→ **WHAT TO PRODUCE**
Produce a faithful copy of the data, one that leaves out the pictures.

(Records from a collection)
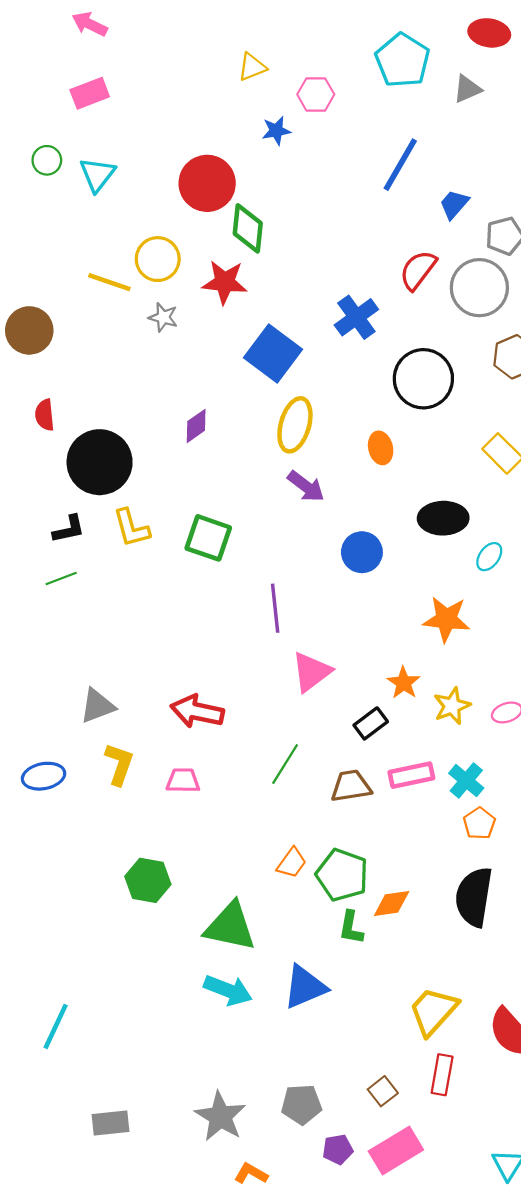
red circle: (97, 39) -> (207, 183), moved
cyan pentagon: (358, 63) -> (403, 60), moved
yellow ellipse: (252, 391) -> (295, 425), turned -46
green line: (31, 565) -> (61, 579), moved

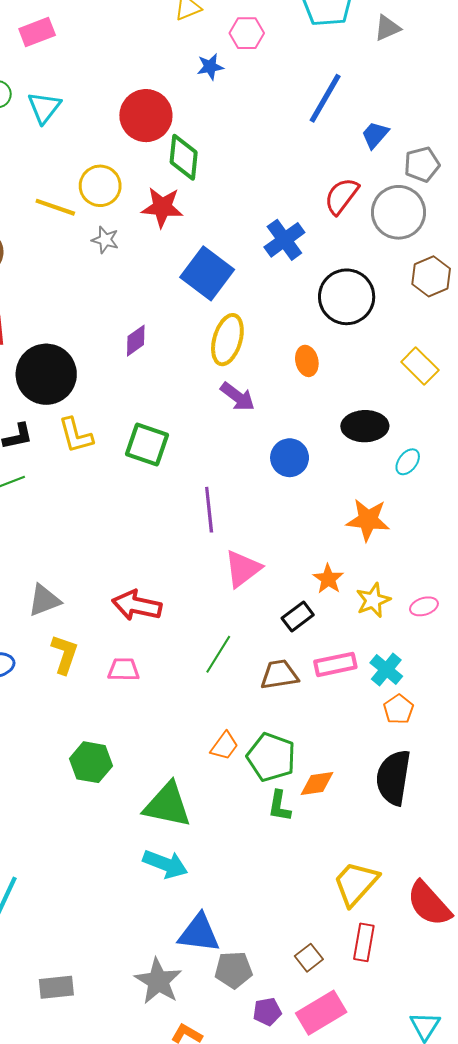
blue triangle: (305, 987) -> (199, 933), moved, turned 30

→ **REPLY TO THE TASK**
red circle: (97, 39) -> (207, 183), moved
cyan pentagon: (358, 63) -> (403, 60), moved
yellow ellipse: (252, 391) -> (295, 425), turned -46
green line: (31, 565) -> (61, 579), moved

blue triangle: (305, 987) -> (199, 933), moved, turned 30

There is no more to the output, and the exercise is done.